◆ **Activity**
Nothing but a number is expected: the count of lines in the data below that include "orange".

Records contained in a dataset:
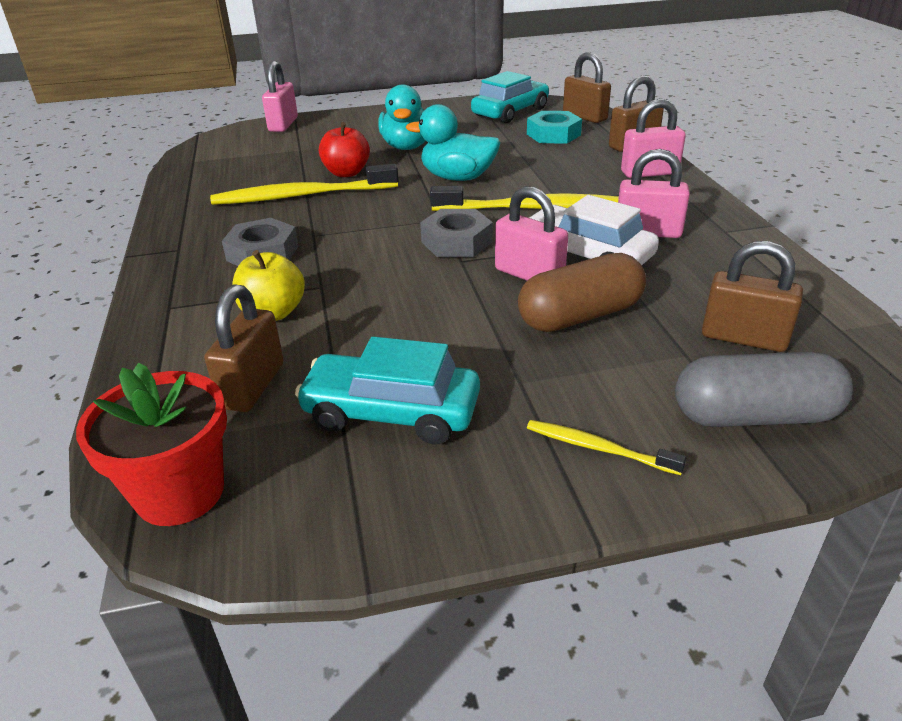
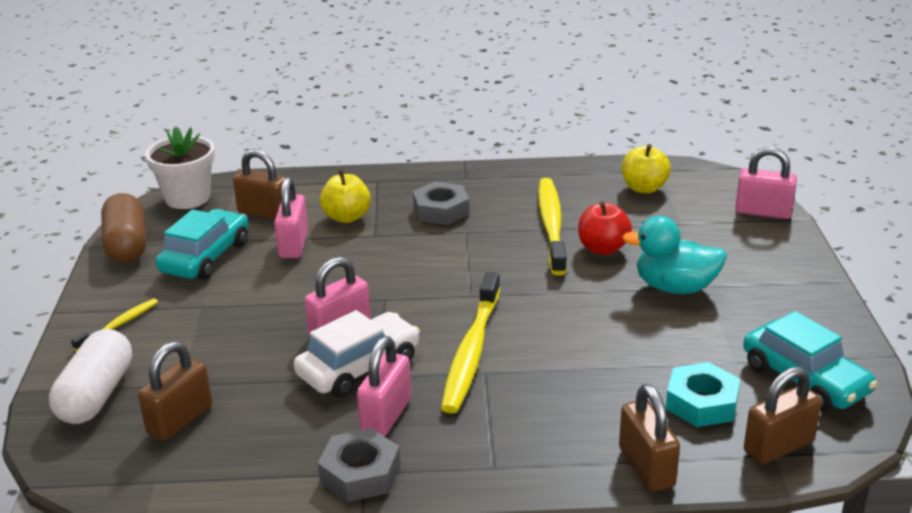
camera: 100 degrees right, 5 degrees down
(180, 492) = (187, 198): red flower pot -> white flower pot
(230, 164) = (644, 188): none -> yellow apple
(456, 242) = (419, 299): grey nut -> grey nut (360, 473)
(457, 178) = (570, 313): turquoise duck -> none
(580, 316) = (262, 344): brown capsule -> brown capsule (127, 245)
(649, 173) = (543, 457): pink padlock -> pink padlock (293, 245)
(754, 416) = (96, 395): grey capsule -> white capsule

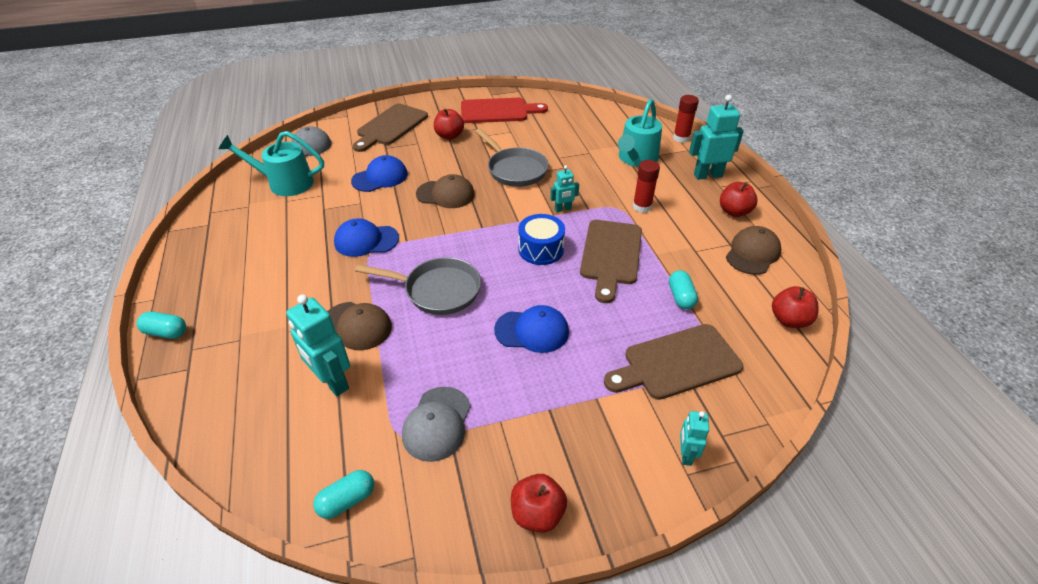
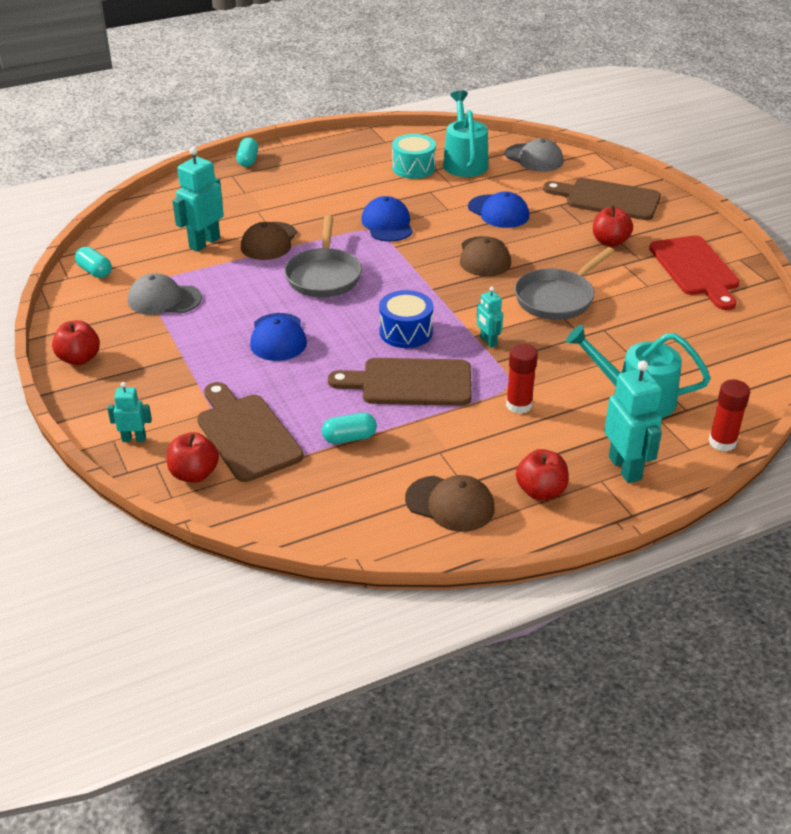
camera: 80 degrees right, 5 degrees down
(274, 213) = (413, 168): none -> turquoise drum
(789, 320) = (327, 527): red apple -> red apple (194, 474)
---
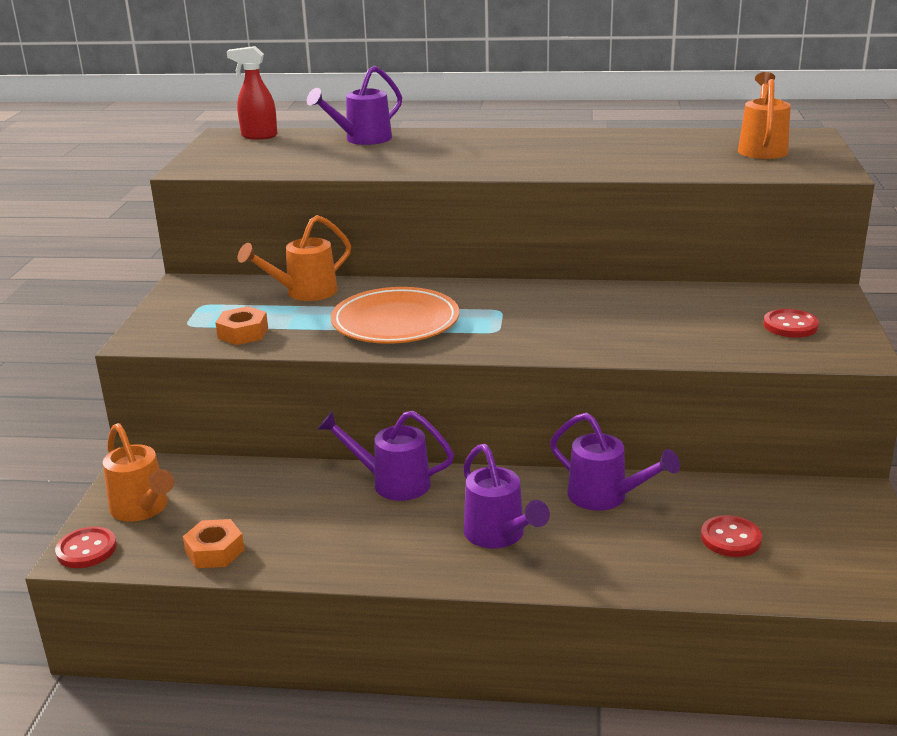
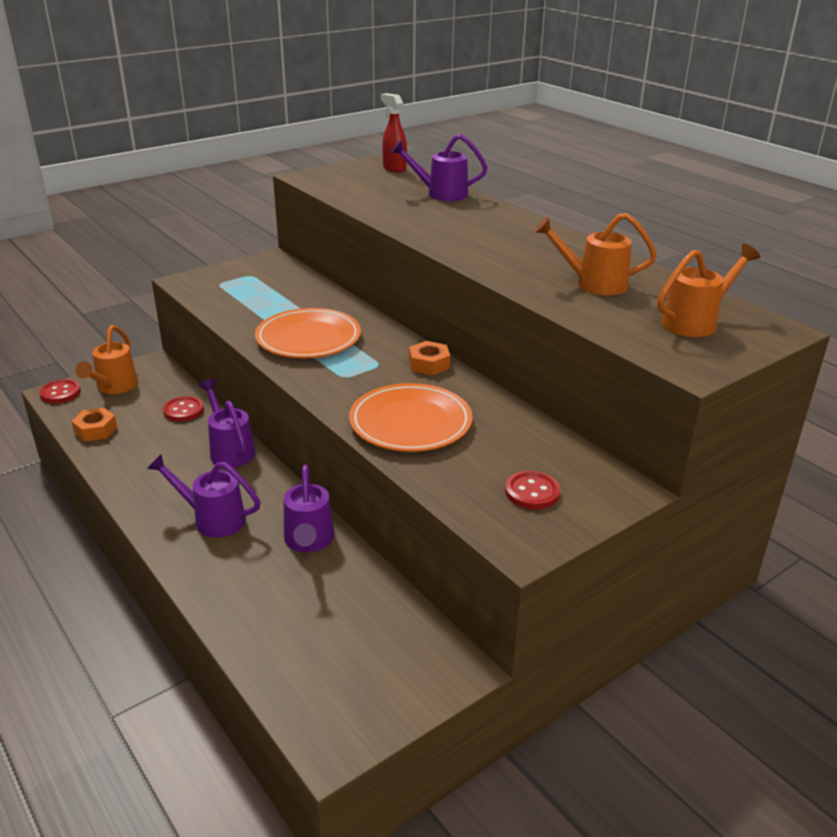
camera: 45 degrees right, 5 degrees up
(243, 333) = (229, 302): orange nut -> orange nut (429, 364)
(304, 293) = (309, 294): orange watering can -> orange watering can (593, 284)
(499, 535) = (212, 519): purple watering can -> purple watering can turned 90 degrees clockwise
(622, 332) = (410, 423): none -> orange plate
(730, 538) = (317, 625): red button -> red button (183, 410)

◆ **Task response**
3